Object state comparisons
○ ○ ○
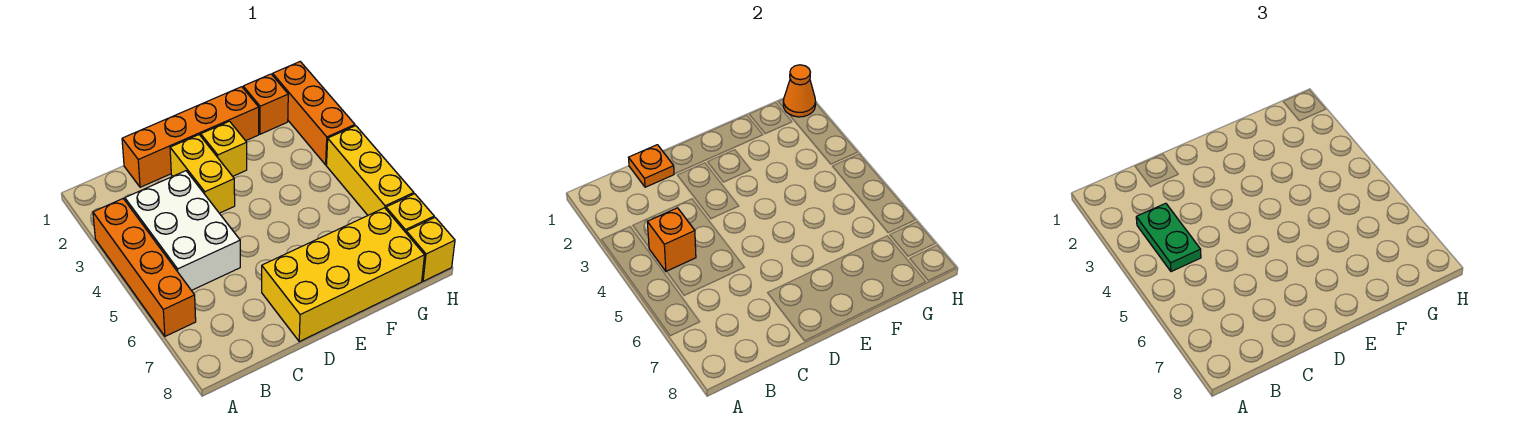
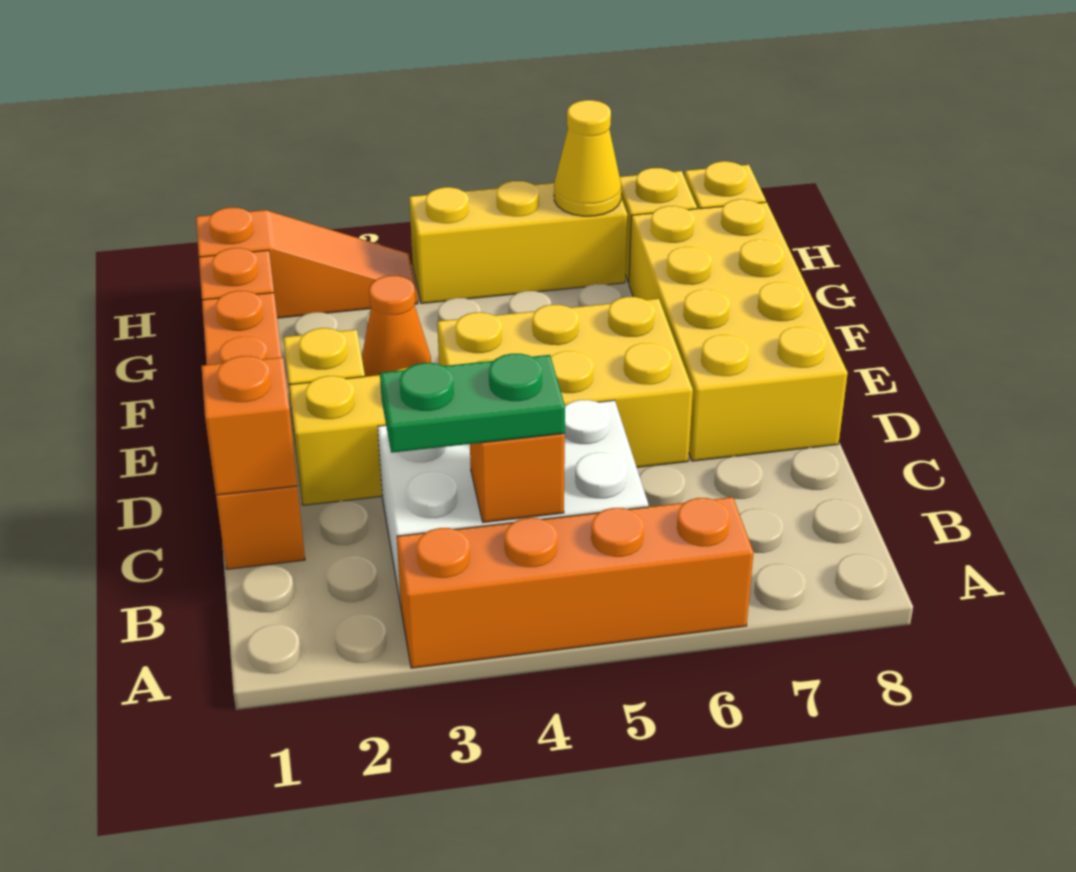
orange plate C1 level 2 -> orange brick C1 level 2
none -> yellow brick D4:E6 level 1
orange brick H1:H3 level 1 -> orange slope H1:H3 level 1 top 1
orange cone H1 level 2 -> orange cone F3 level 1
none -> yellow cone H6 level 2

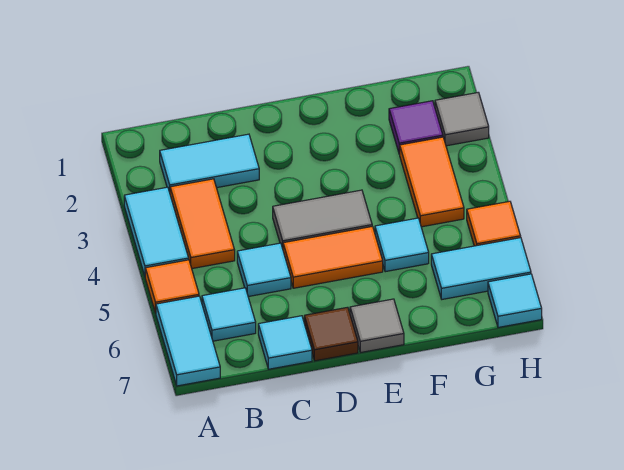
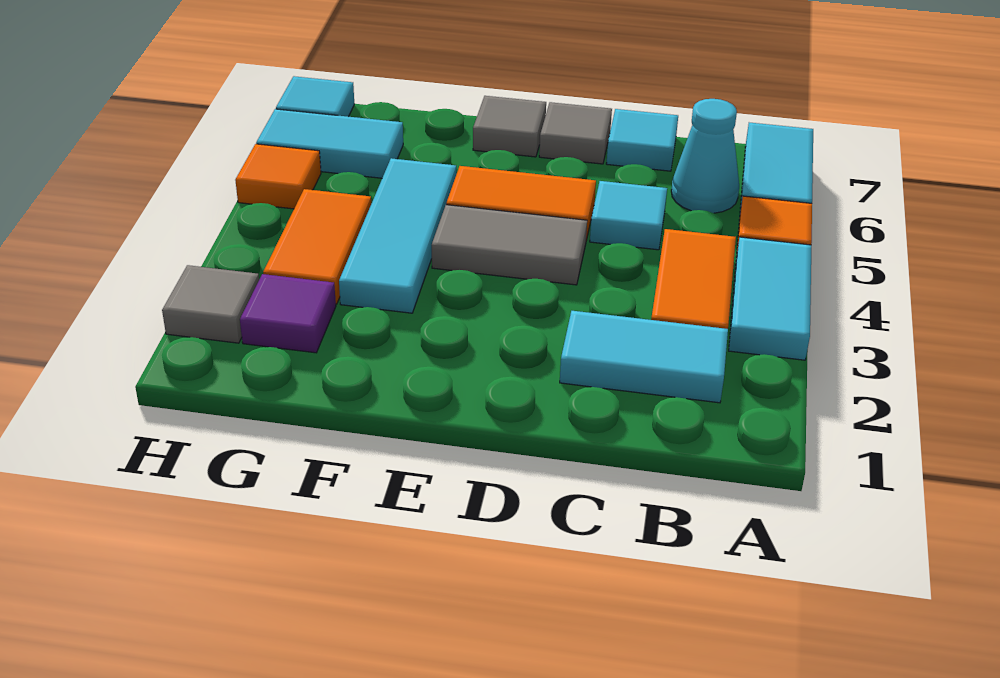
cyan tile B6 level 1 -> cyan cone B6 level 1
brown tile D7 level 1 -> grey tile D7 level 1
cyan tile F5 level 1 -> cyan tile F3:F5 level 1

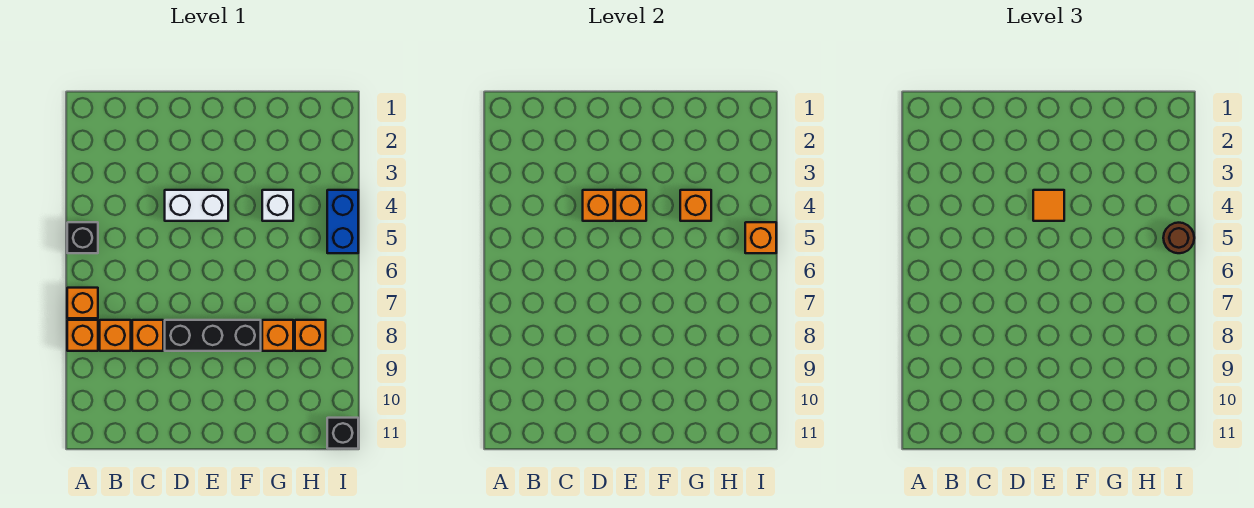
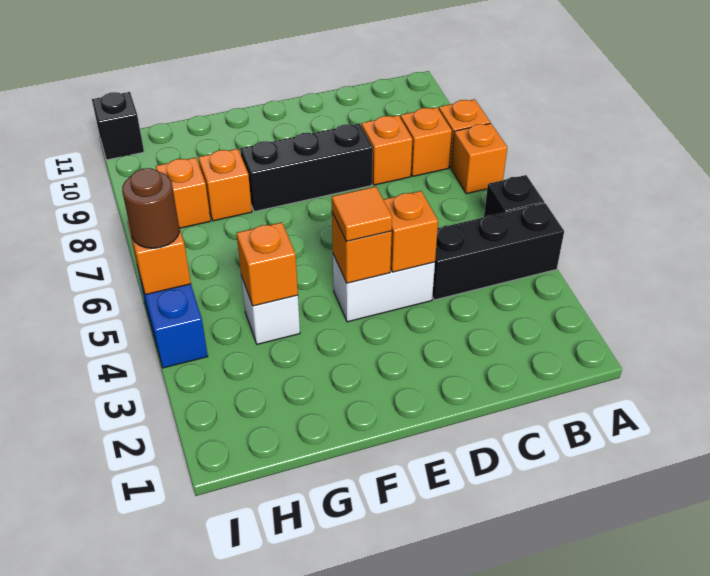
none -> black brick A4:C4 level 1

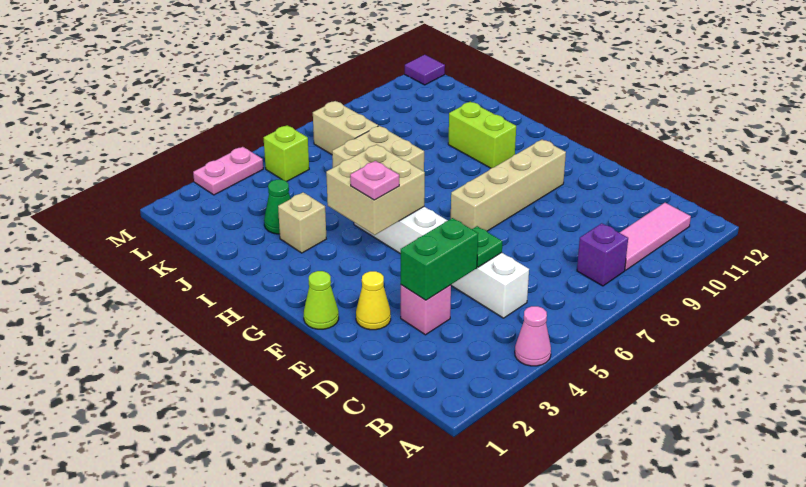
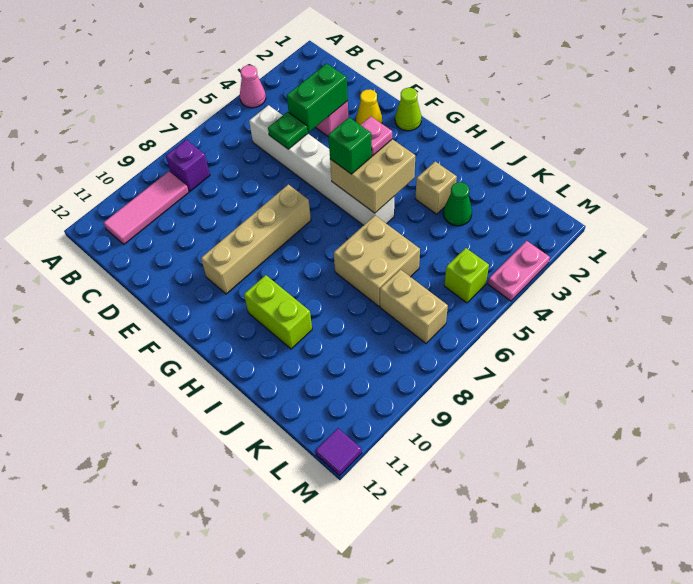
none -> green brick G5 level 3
○ ○ ○
* _DIRECTIONS_: Only the lines from the one containing "orange brick H1:H3" through the end of the data above are to be output, exactly and without pictures.

* _TASK SOLUTION_:
orange brick H1:H3 level 1 -> orange slope H1:H3 level 1 top 1
orange cone H1 level 2 -> orange cone F3 level 1
none -> yellow cone H6 level 2

cyan tile B6 level 1 -> cyan cone B6 level 1
brown tile D7 level 1 -> grey tile D7 level 1
cyan tile F5 level 1 -> cyan tile F3:F5 level 1

none -> black brick A4:C4 level 1

none -> green brick G5 level 3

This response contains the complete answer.